▸ Requirement:
I'd like the number of lines in the material below that include the word "shelving", written with no other text.

***** Data to examine *****

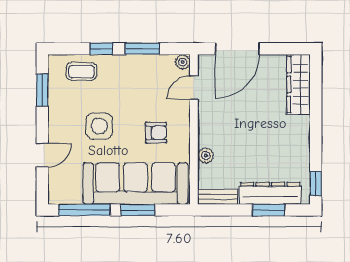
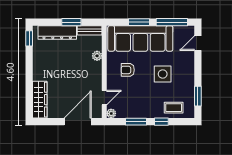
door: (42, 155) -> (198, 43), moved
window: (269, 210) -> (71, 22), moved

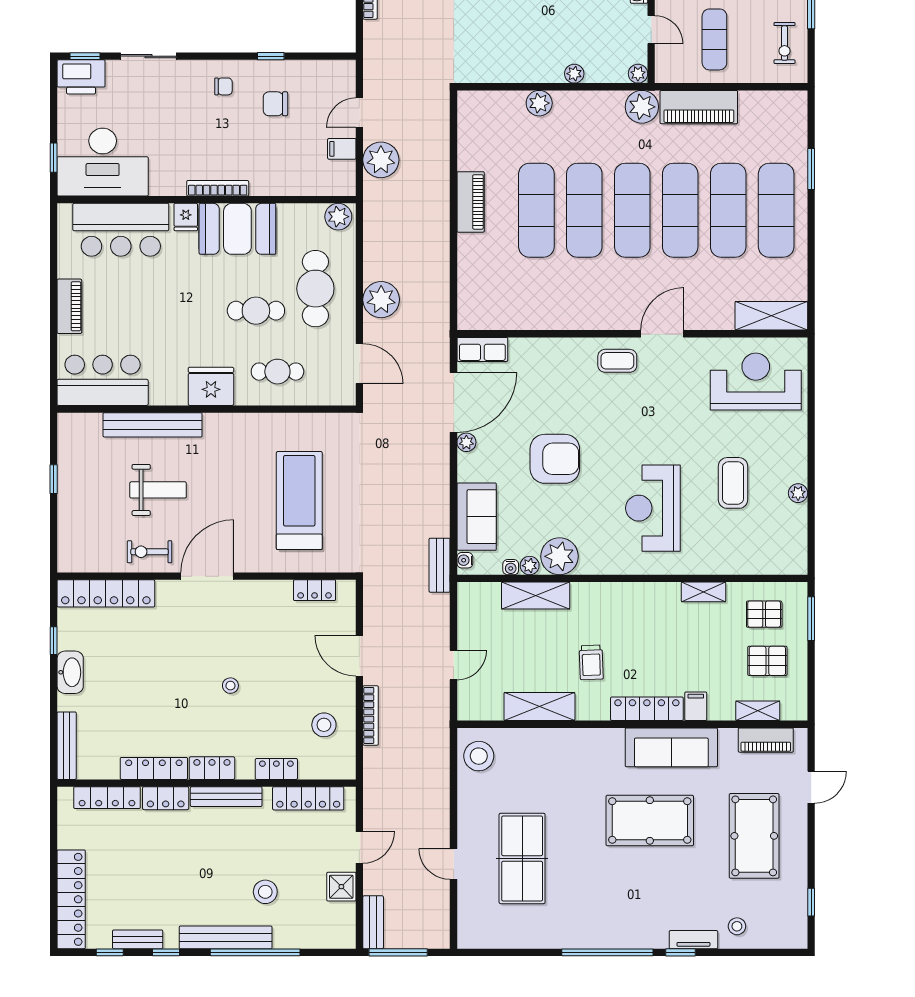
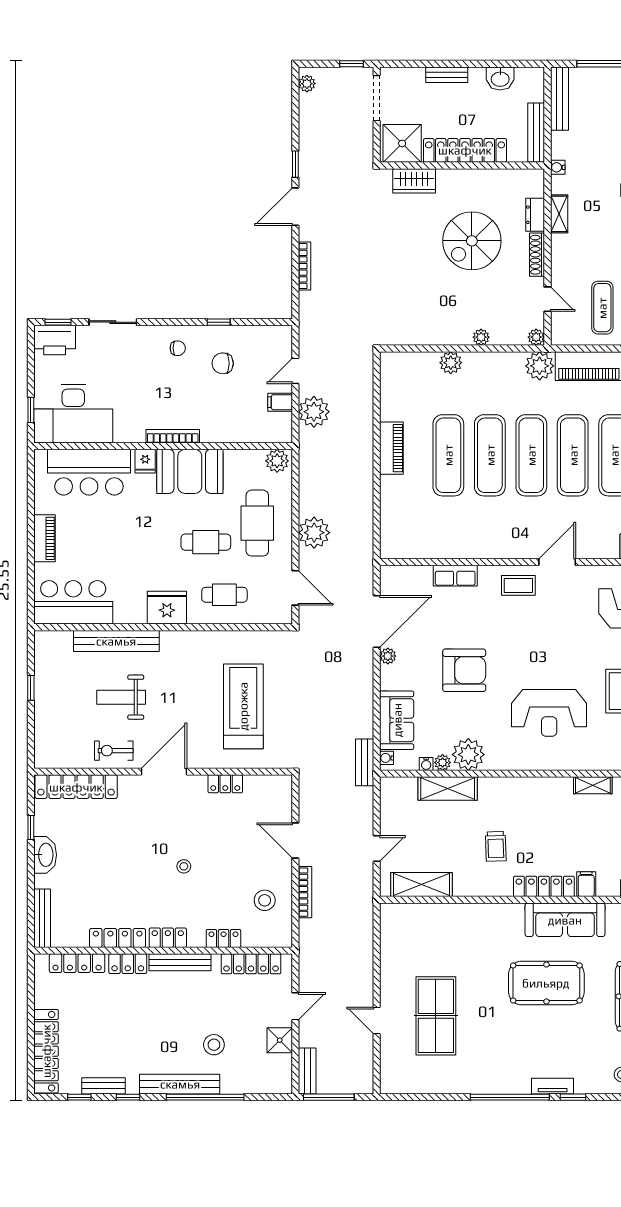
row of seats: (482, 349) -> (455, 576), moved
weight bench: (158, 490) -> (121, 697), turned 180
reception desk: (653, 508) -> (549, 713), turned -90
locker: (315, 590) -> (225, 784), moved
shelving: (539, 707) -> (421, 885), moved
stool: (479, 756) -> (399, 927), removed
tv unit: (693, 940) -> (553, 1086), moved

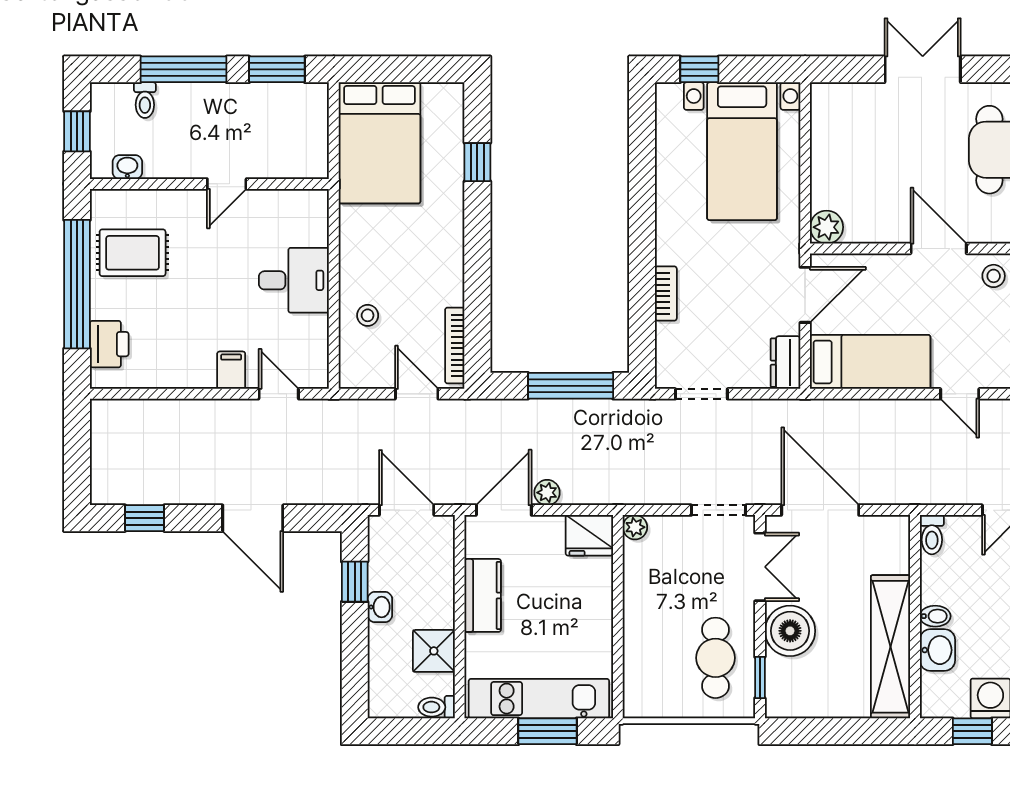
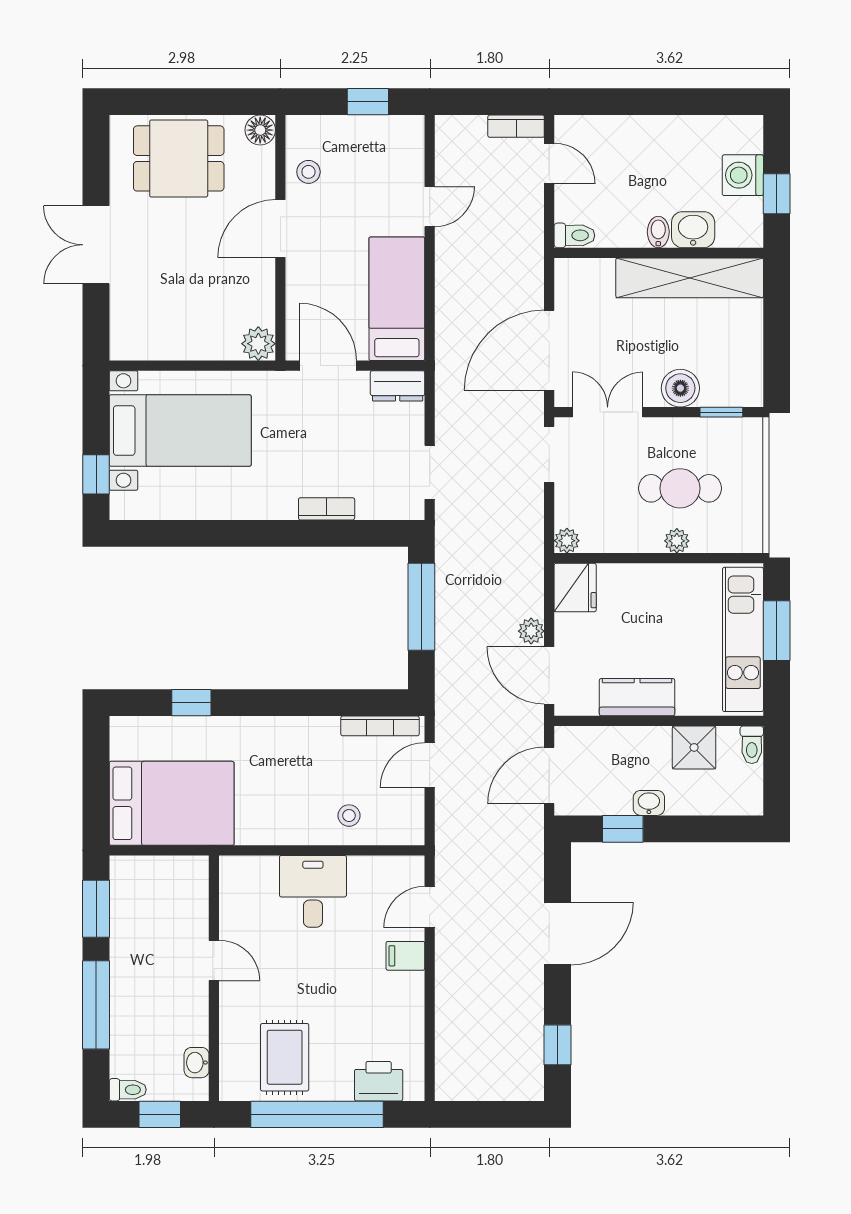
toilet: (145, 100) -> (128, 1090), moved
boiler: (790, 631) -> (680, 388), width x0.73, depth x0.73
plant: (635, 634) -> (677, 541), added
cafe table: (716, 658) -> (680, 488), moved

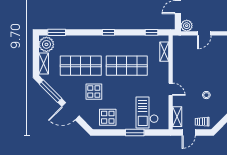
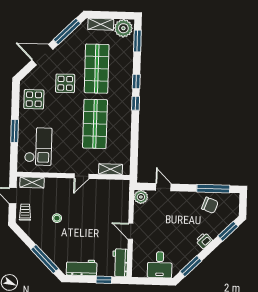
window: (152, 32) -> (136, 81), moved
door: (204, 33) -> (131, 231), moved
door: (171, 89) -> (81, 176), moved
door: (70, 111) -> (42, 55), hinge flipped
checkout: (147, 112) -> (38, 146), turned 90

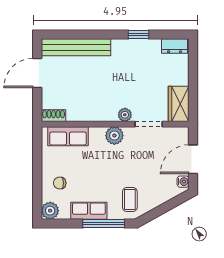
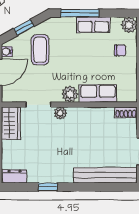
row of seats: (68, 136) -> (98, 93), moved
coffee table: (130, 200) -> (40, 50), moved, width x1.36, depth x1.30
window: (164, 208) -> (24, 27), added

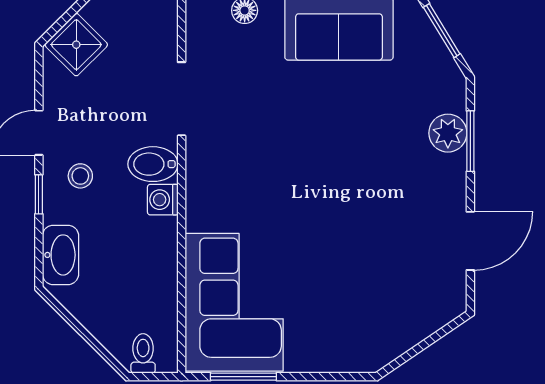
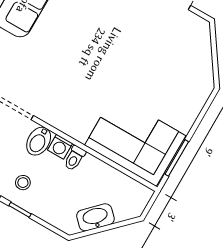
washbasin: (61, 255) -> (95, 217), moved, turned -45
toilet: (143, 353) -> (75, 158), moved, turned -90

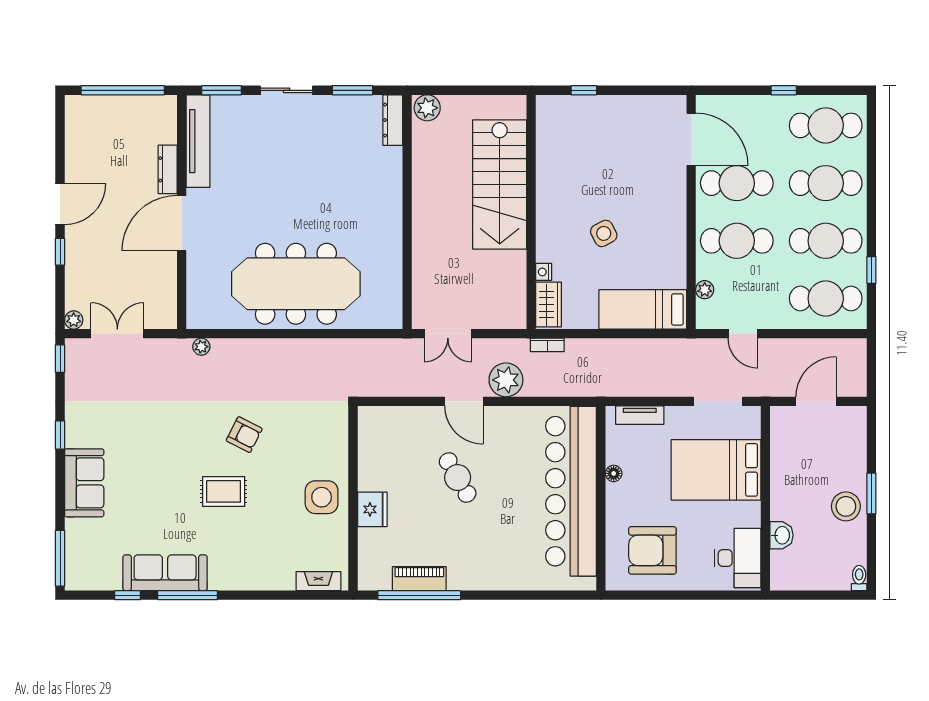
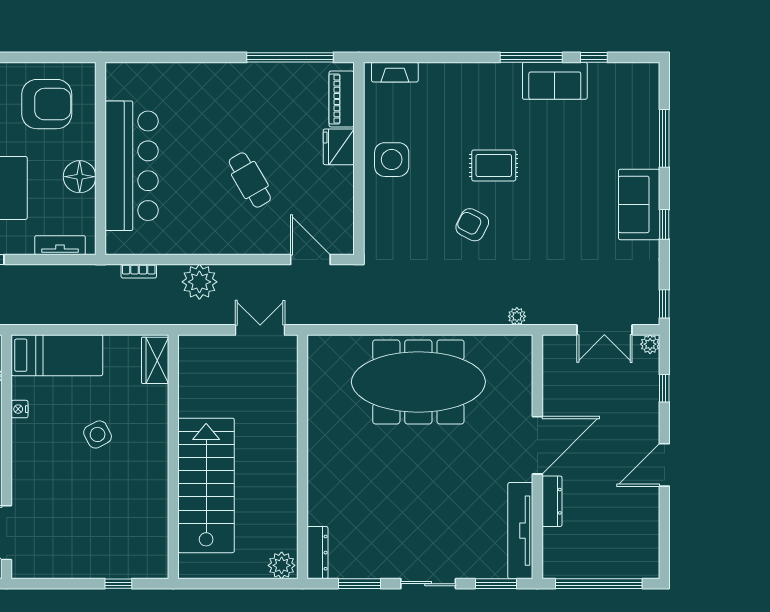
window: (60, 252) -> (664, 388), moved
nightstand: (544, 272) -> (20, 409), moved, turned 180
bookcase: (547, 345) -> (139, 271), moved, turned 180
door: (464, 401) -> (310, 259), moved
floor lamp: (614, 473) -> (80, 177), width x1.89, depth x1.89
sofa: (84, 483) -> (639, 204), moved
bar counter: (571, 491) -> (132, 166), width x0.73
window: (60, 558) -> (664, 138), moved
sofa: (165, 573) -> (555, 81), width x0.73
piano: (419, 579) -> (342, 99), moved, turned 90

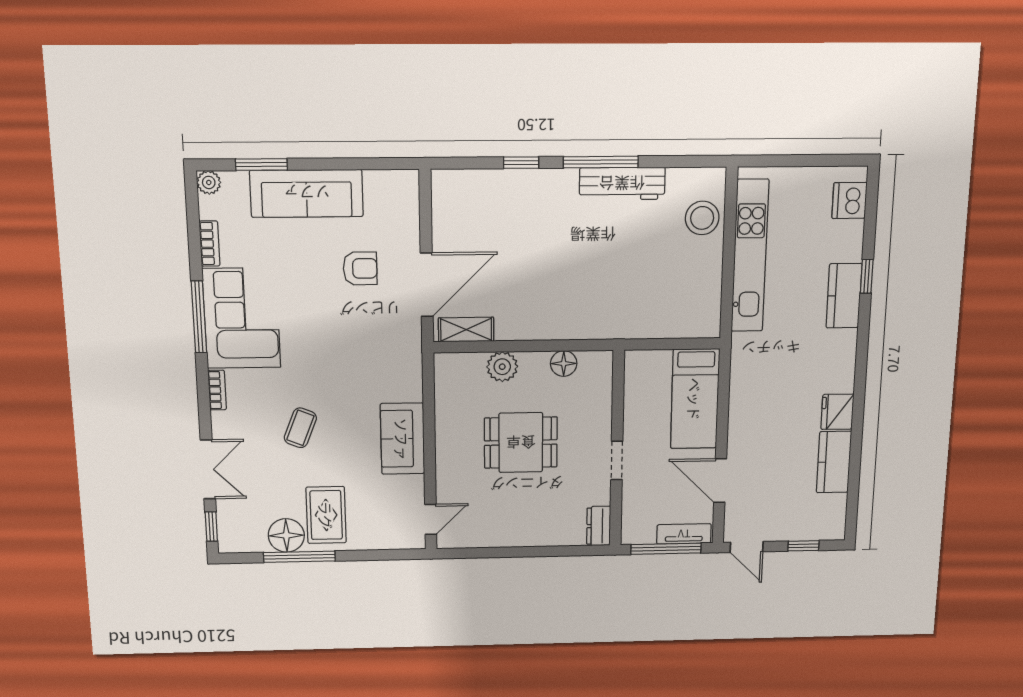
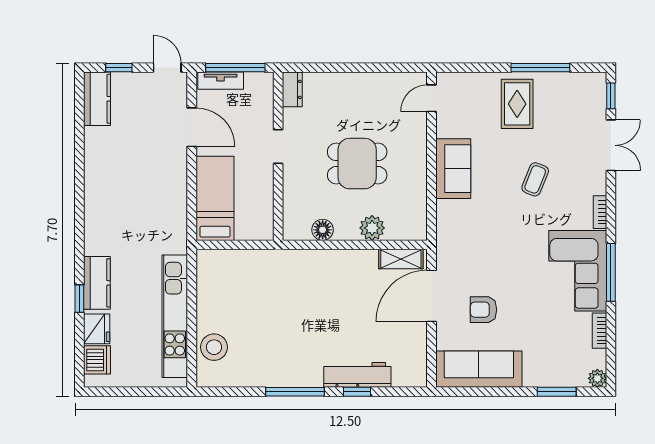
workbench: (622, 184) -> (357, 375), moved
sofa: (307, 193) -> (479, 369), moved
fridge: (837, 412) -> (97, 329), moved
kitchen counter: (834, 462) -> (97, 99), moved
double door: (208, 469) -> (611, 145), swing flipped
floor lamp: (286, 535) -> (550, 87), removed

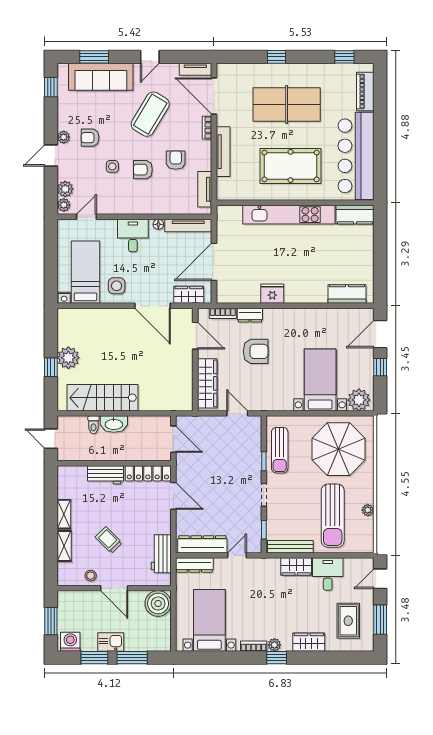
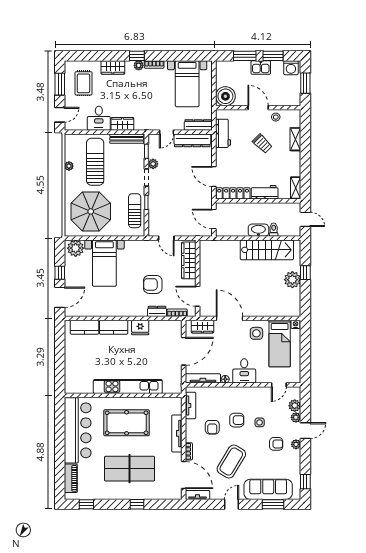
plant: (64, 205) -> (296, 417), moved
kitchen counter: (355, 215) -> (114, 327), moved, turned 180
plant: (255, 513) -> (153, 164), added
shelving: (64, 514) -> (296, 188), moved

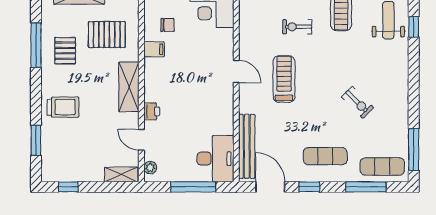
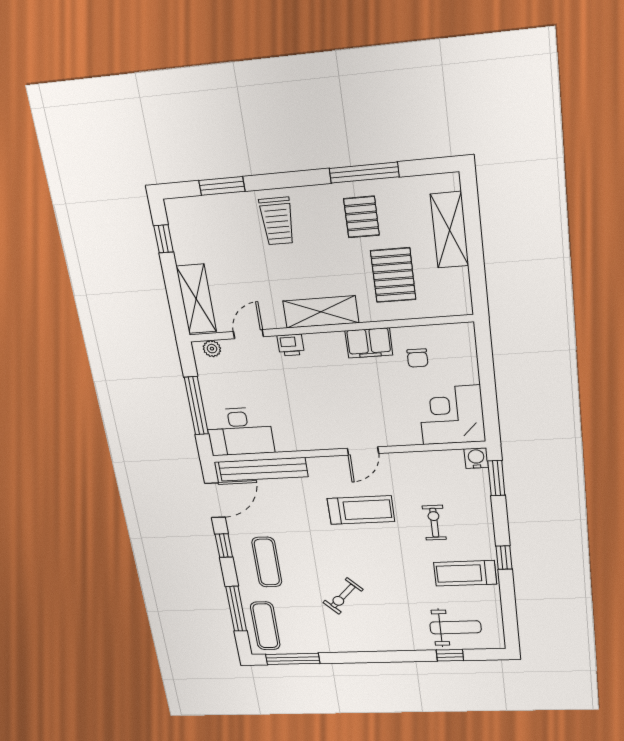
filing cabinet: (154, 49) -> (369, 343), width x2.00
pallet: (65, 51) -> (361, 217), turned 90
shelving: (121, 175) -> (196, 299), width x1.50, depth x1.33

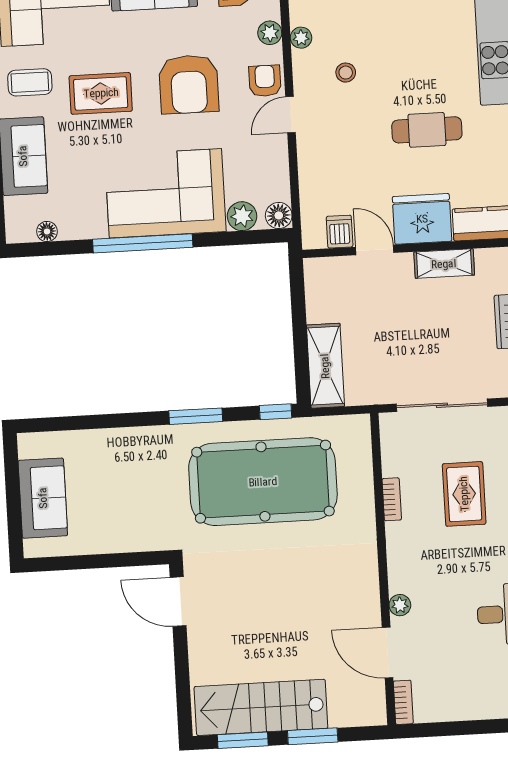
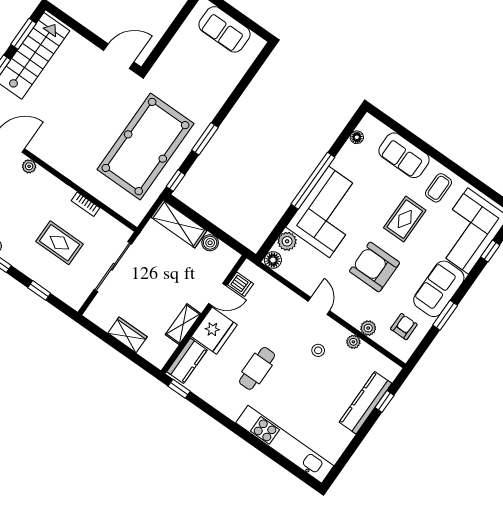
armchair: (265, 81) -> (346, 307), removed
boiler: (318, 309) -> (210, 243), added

*****

▸ The answer:
3